● Task instructions
Copy each line below as written, but skip the pictures.

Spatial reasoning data
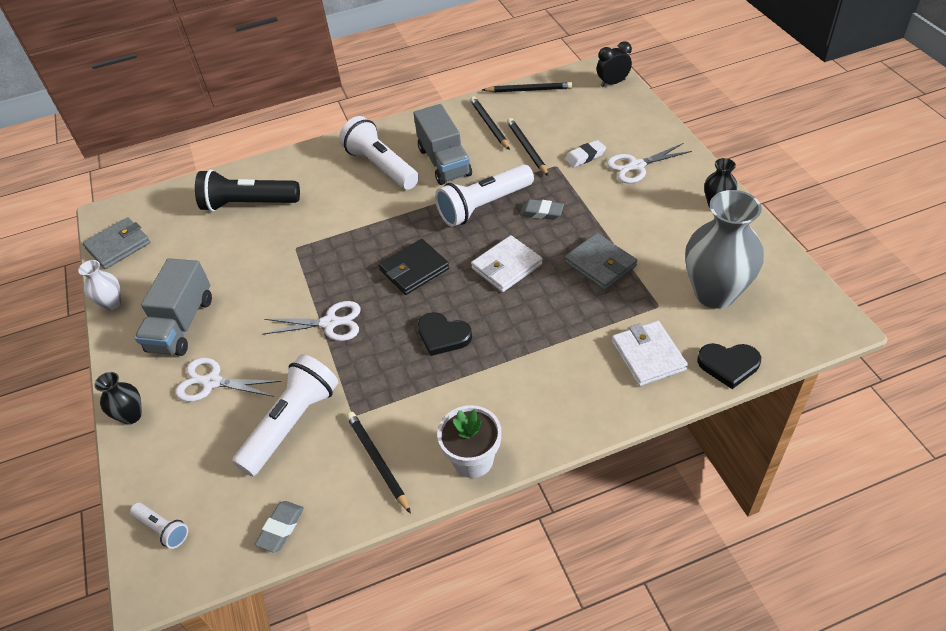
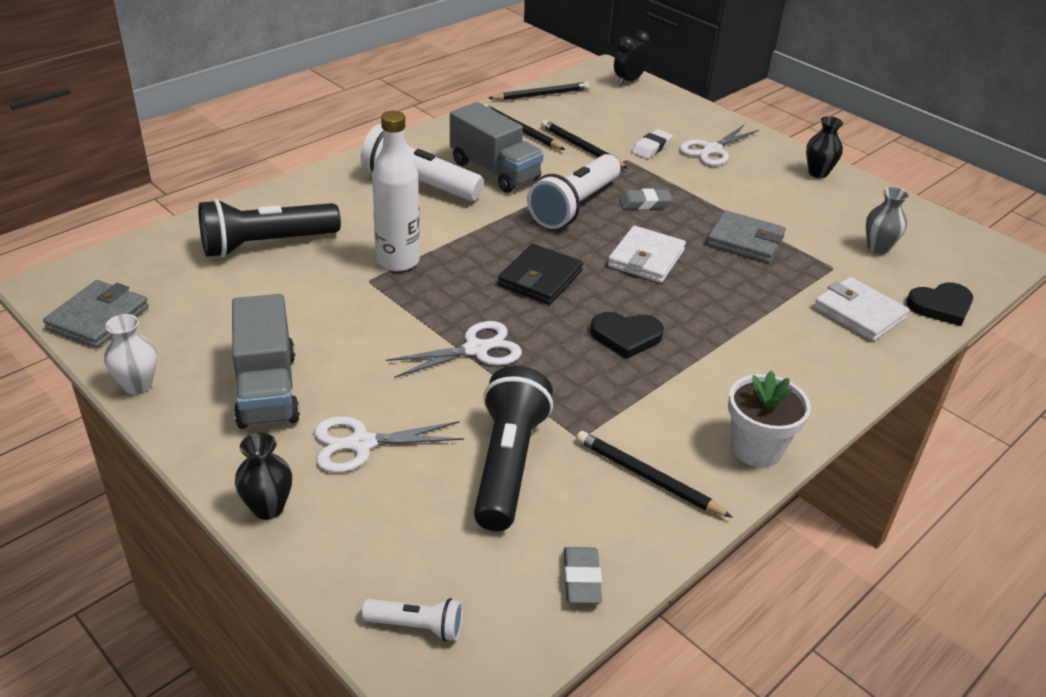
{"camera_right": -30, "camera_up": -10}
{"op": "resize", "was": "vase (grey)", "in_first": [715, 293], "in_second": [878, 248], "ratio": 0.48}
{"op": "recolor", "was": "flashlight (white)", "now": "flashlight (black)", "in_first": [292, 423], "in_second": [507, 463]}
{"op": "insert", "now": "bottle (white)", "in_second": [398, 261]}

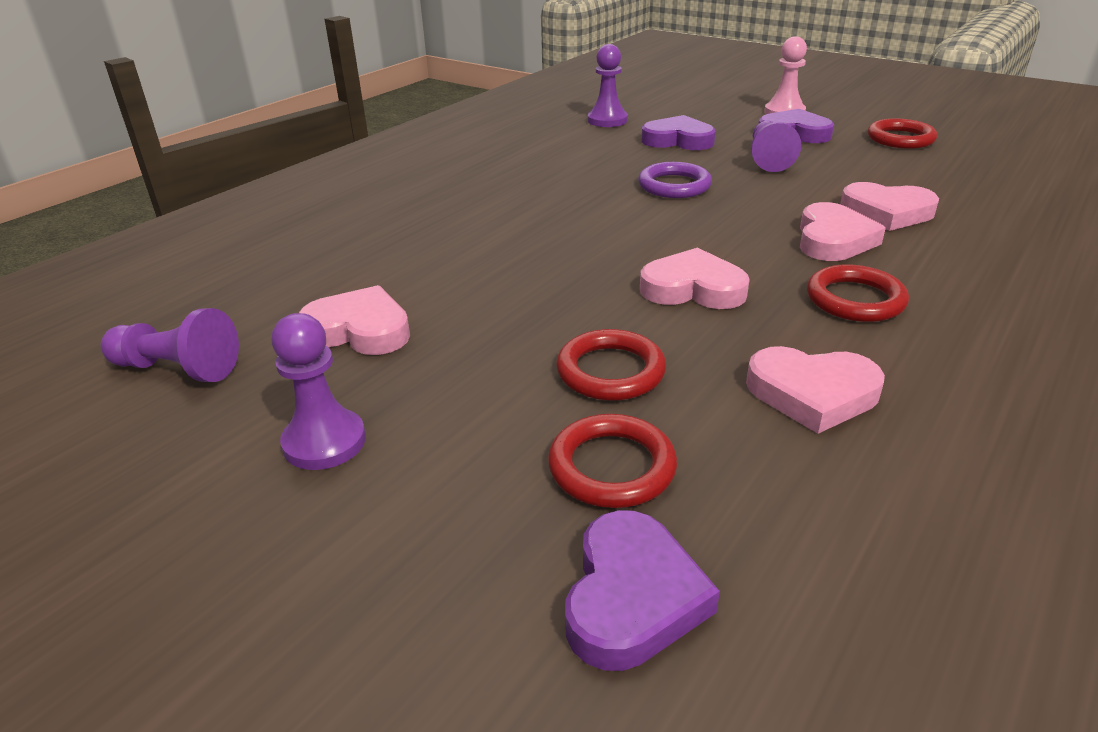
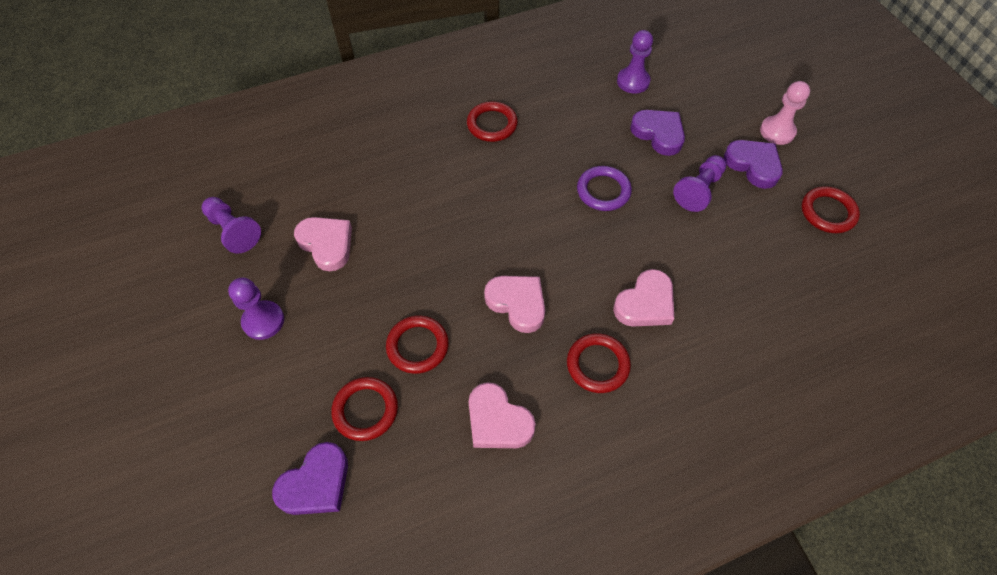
{"camera_right": 30, "camera_up": 25}
{"op": "delete", "was": "heart (pink)", "in_first": [886, 212]}
{"op": "insert", "now": "ring (red)", "in_second": [492, 124]}

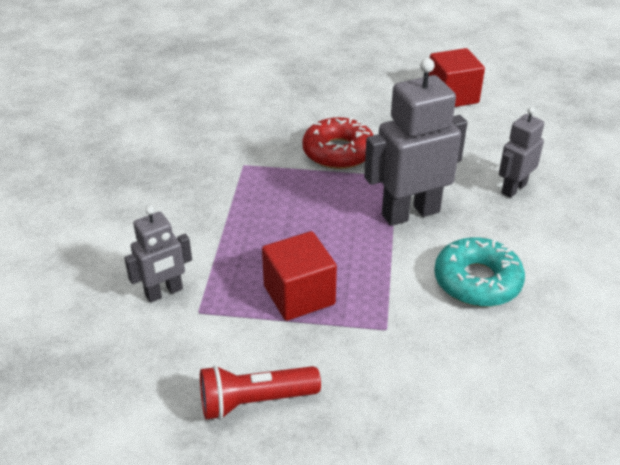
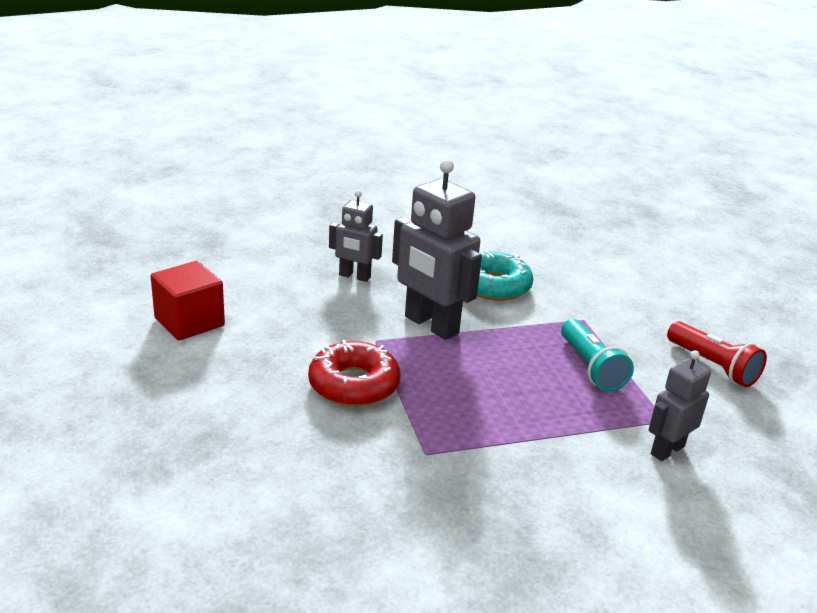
{"camera_right": -115, "camera_up": -10}
{"op": "rotate", "was": "robot (grey)", "in_first": [164, 292], "in_second": [667, 450], "clockwise": -75}
{"op": "replace", "was": "cube (red)", "now": "flashlight (turquoise)", "in_first": [299, 295], "in_second": [590, 367]}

● Response area
{"camera_right": -30, "camera_up": -10}
{"op": "resize", "was": "vase (grey)", "in_first": [715, 293], "in_second": [878, 248], "ratio": 0.48}
{"op": "recolor", "was": "flashlight (white)", "now": "flashlight (black)", "in_first": [292, 423], "in_second": [507, 463]}
{"op": "insert", "now": "bottle (white)", "in_second": [398, 261]}

{"camera_right": 30, "camera_up": 25}
{"op": "delete", "was": "heart (pink)", "in_first": [886, 212]}
{"op": "insert", "now": "ring (red)", "in_second": [492, 124]}

{"camera_right": -115, "camera_up": -10}
{"op": "rotate", "was": "robot (grey)", "in_first": [164, 292], "in_second": [667, 450], "clockwise": -75}
{"op": "replace", "was": "cube (red)", "now": "flashlight (turquoise)", "in_first": [299, 295], "in_second": [590, 367]}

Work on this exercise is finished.